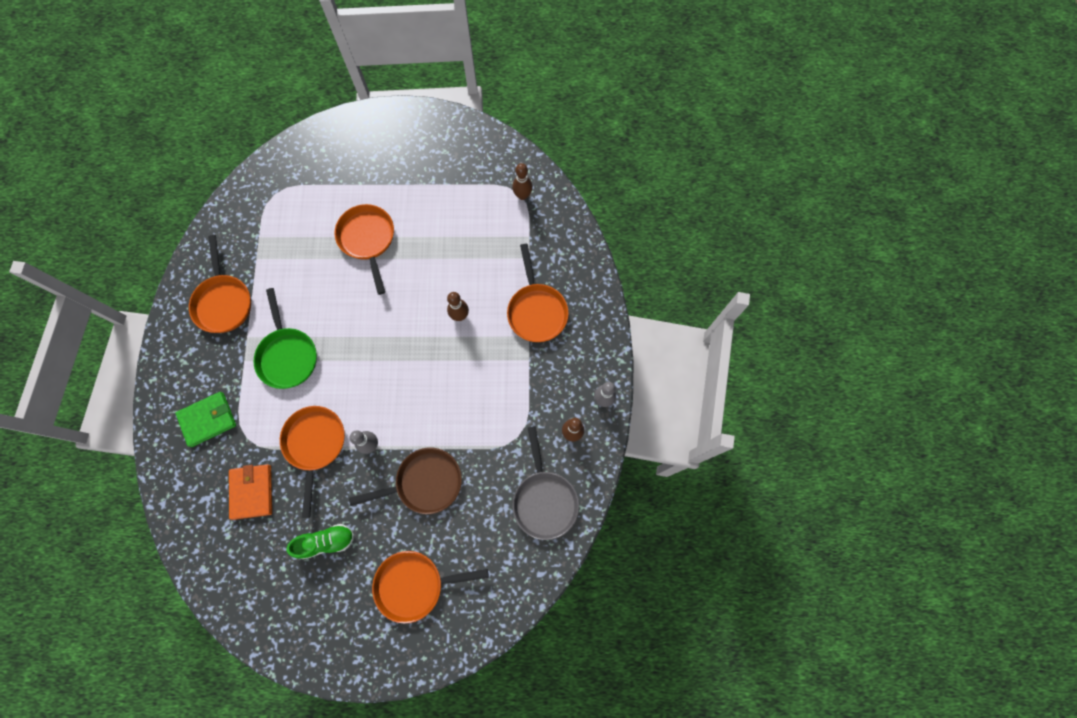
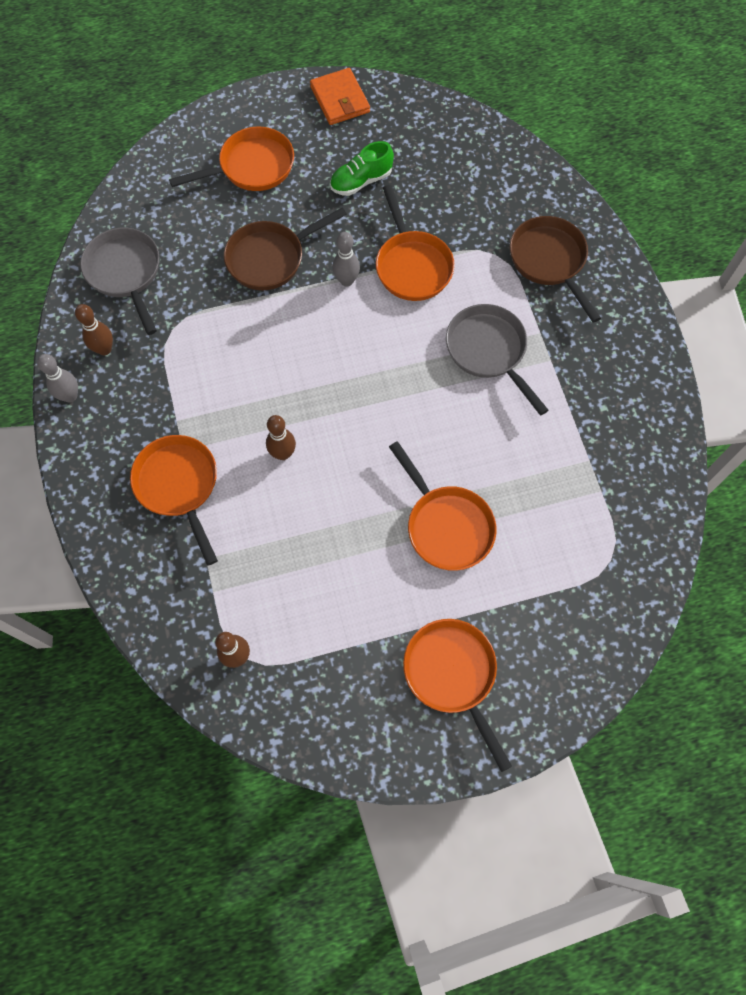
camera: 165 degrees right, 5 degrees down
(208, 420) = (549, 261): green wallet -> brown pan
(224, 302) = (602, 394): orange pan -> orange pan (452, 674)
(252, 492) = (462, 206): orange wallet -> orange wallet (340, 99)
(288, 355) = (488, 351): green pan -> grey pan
---
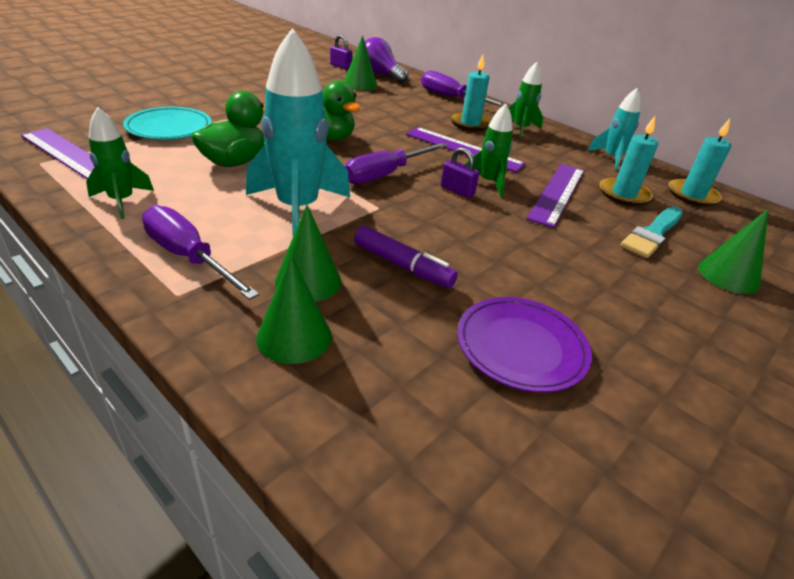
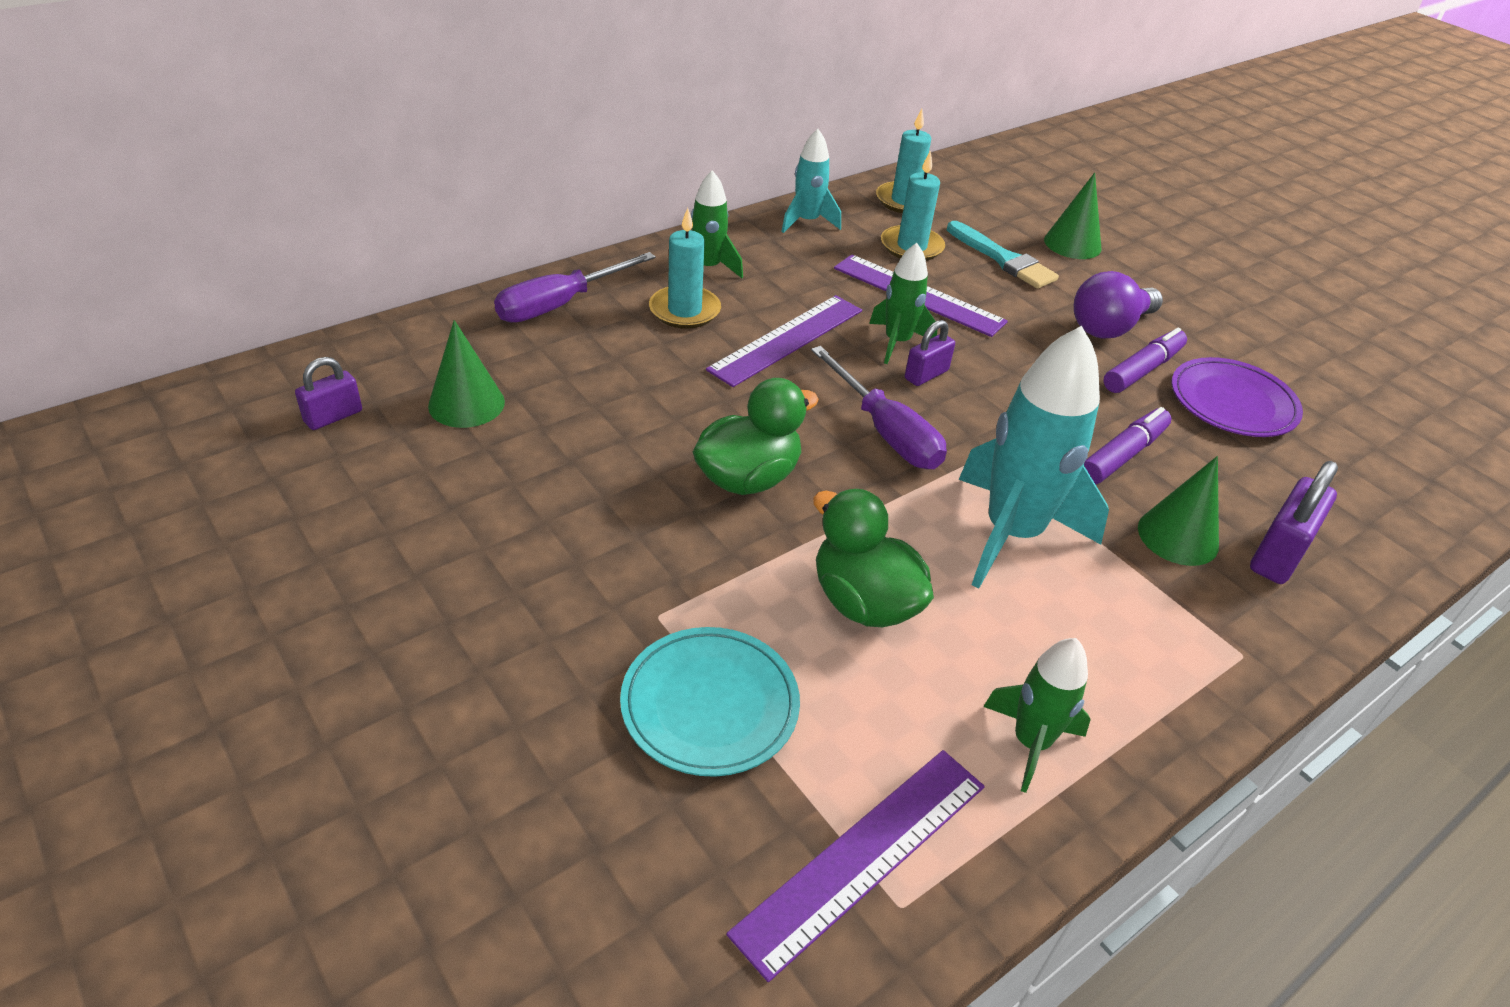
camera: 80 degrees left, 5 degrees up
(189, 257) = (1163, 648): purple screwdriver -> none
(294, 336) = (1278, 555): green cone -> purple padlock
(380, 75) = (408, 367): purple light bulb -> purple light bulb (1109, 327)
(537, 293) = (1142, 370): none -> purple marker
---
## ASSIGNMENT
In the listing above, count every line that contains the word "wallet" and give the number with no comment.

## RESULT FOR THIS TASK
2